--- Supplied data Enclosed Below ---

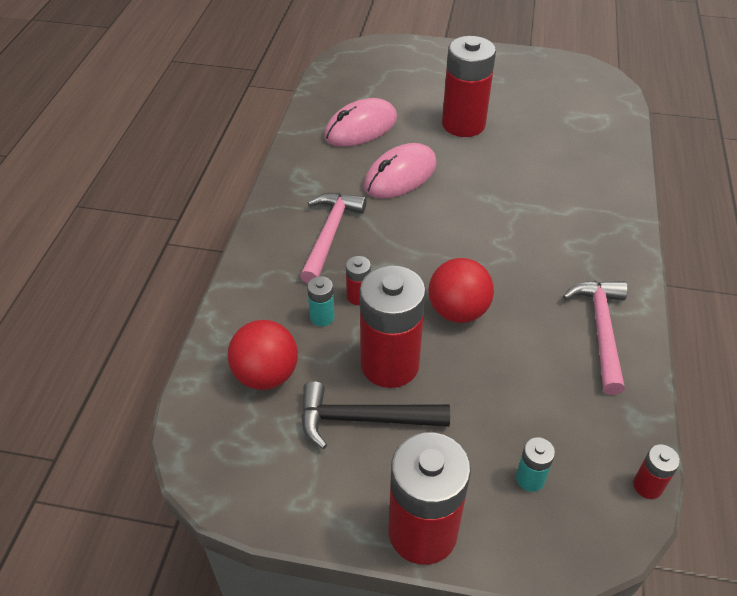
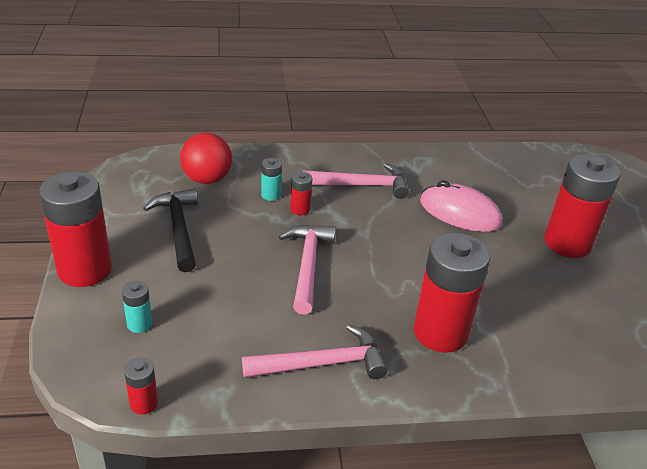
camera: 70 degrees right, 10 degrees down
(361, 128) = (508, 182): pink mouse -> none
(390, 364) = (235, 235): red battery -> red battery (440, 332)
(458, 311) = (307, 265): red ball -> pink hammer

--- End of Enclosed Supplied data ---

▸ **Description of the task**
In the listing above, find the line that contains "(361, 128) = (508, 182): pink mouse -> none". Write it out exactly, along with each line after it up to and including the last.

▸ **Exercise answer**
(361, 128) = (508, 182): pink mouse -> none
(390, 364) = (235, 235): red battery -> red battery (440, 332)
(458, 311) = (307, 265): red ball -> pink hammer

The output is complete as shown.